MATERIAL SUPPLIED:
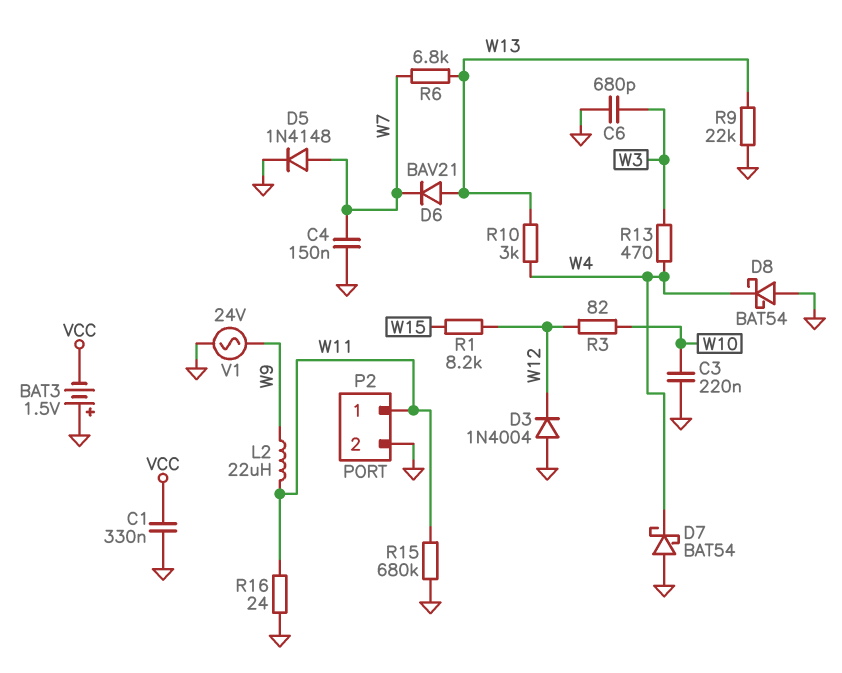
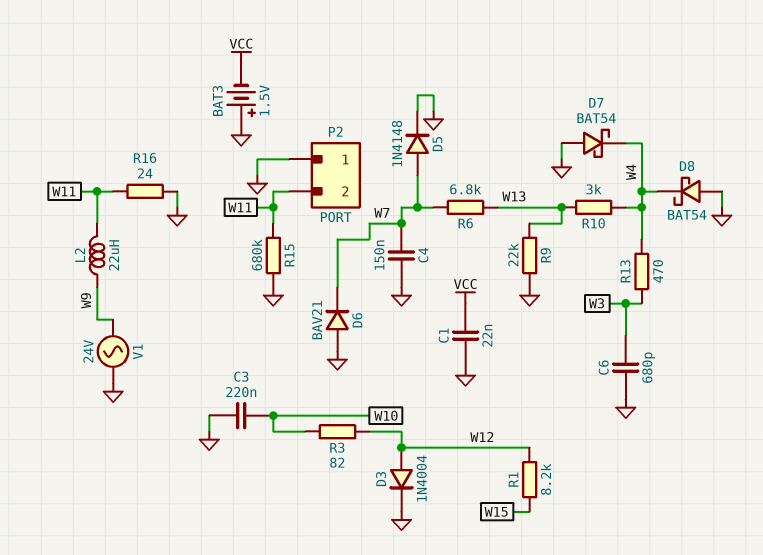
C1: 330nF (GND, VCC) -> 22nF (GND, VCC)
D3: diode 1N4004 (A GND, K W12) -> diode 1N4004 (A W12, K GND)
D6: diode BAV21 (A W13, K W7) -> diode BAV21 (A GND, K W7)
P2 pin 1: W11 -> GND
P2 pin 2: GND -> W11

INSTRUCTIONS TO FOLLOW: The data is to be returned exactly as it stands, pictures aside.

SOLUTION TO THIS PROBLEM:
C1: 330nF (GND, VCC) -> 22nF (GND, VCC)
D3: diode 1N4004 (A GND, K W12) -> diode 1N4004 (A W12, K GND)
D6: diode BAV21 (A W13, K W7) -> diode BAV21 (A GND, K W7)
P2 pin 1: W11 -> GND
P2 pin 2: GND -> W11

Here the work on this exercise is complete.